▶ [About this exercise]: Your answer must contain only the lines from the one containing "BT2: 3V (plus" through the end of the entries below, reproduced character for character.

Edit tracking data
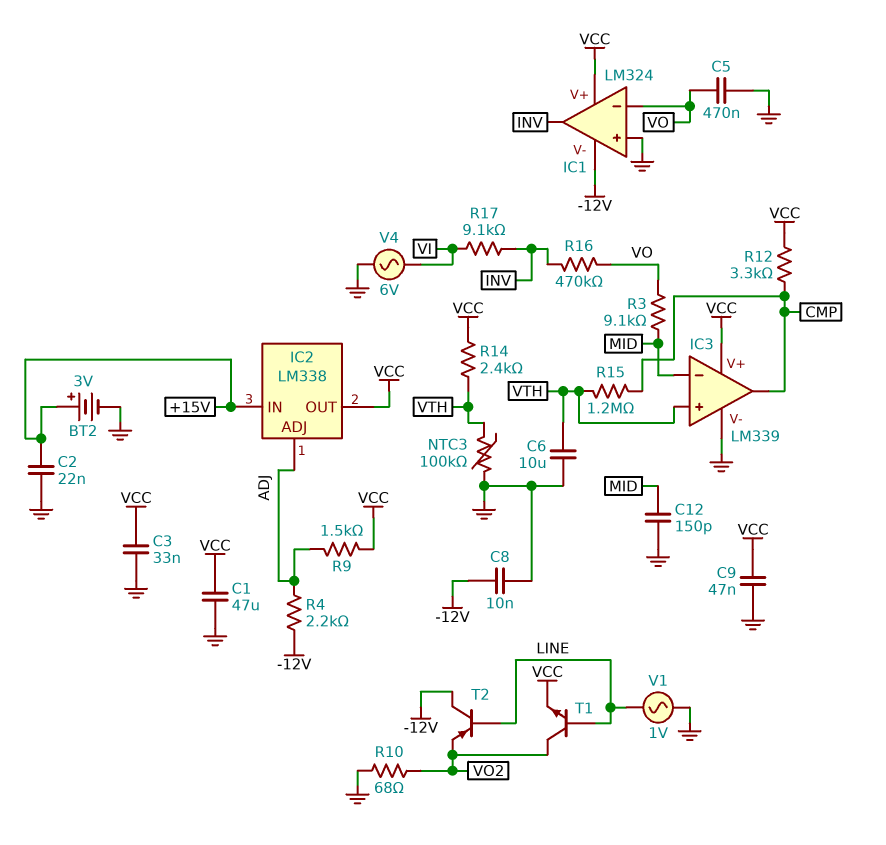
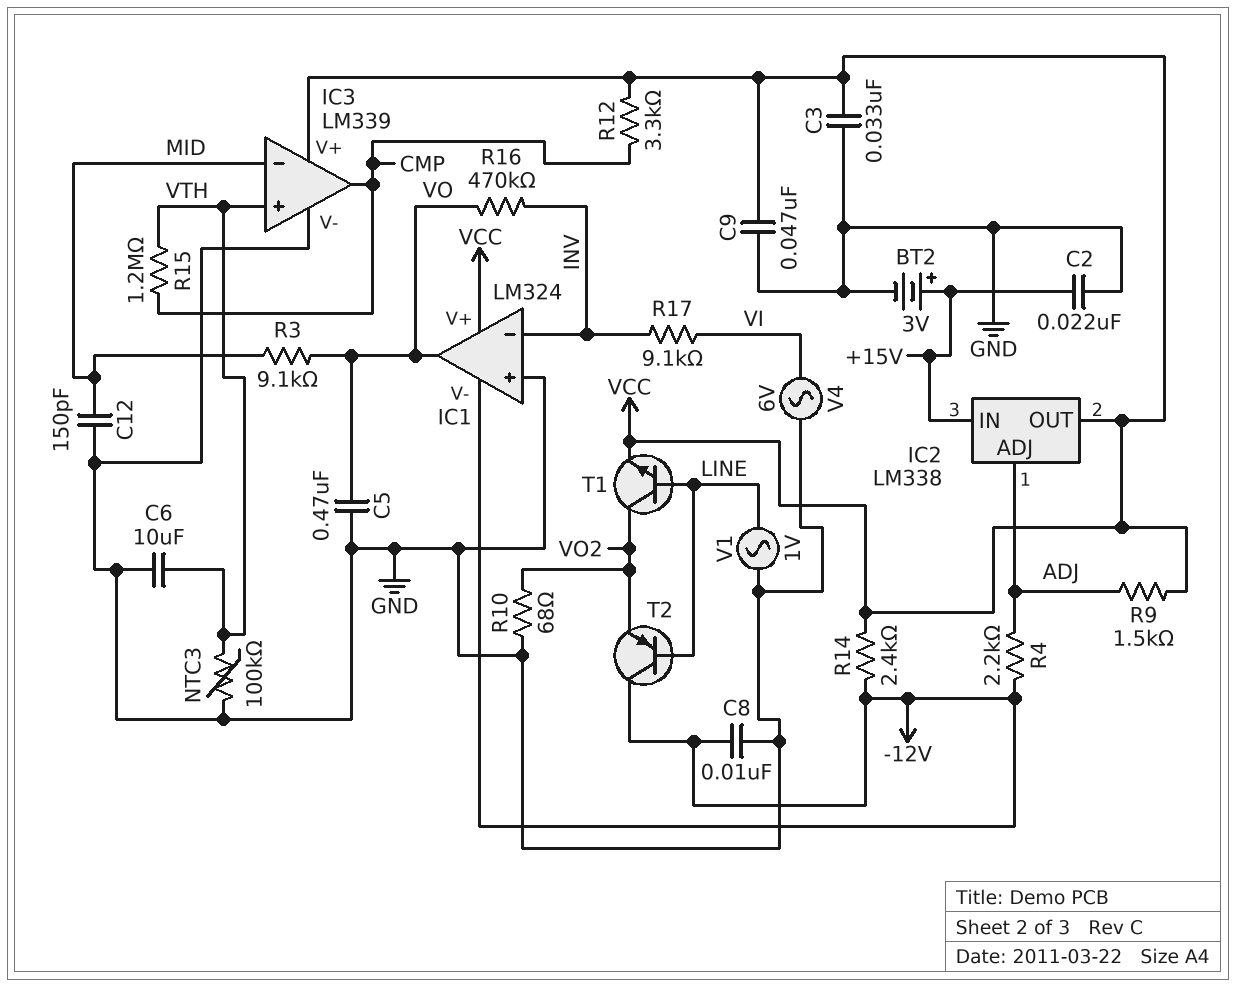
C1: 47uF (GND, VCC) -> none
IC1 pin in-: VO -> INV
IC1 pin out: INV -> VO
R14: 2.4k (VCC, VTH) -> 2.4k (-12V, VCC)

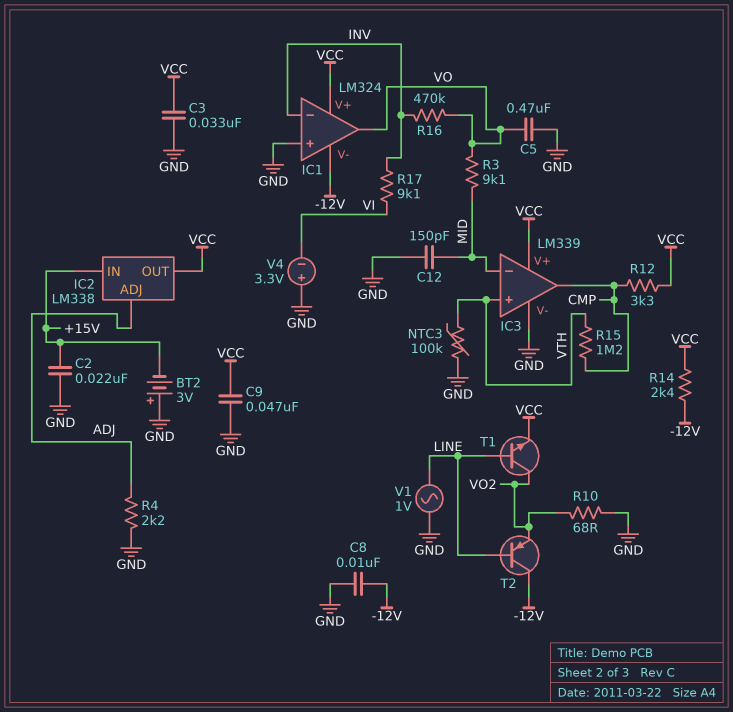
BT2: 3V (plus +15V, minus GND) -> 3V (plus GND, minus +15V)
C6: 10uF (GND, VTH) -> none
R4: 2.2k (-12V, ADJ) -> 2.2k (ADJ, GND)
R9: 1.5k (ADJ, VCC) -> none
V4: AC 6V (GND, VI) -> 3.3V (plus GND, minus VI)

▶ [Completed exercise]:
BT2: 3V (plus +15V, minus GND) -> 3V (plus GND, minus +15V)
C6: 10uF (GND, VTH) -> none
R4: 2.2k (-12V, ADJ) -> 2.2k (ADJ, GND)
R9: 1.5k (ADJ, VCC) -> none
V4: AC 6V (GND, VI) -> 3.3V (plus GND, minus VI)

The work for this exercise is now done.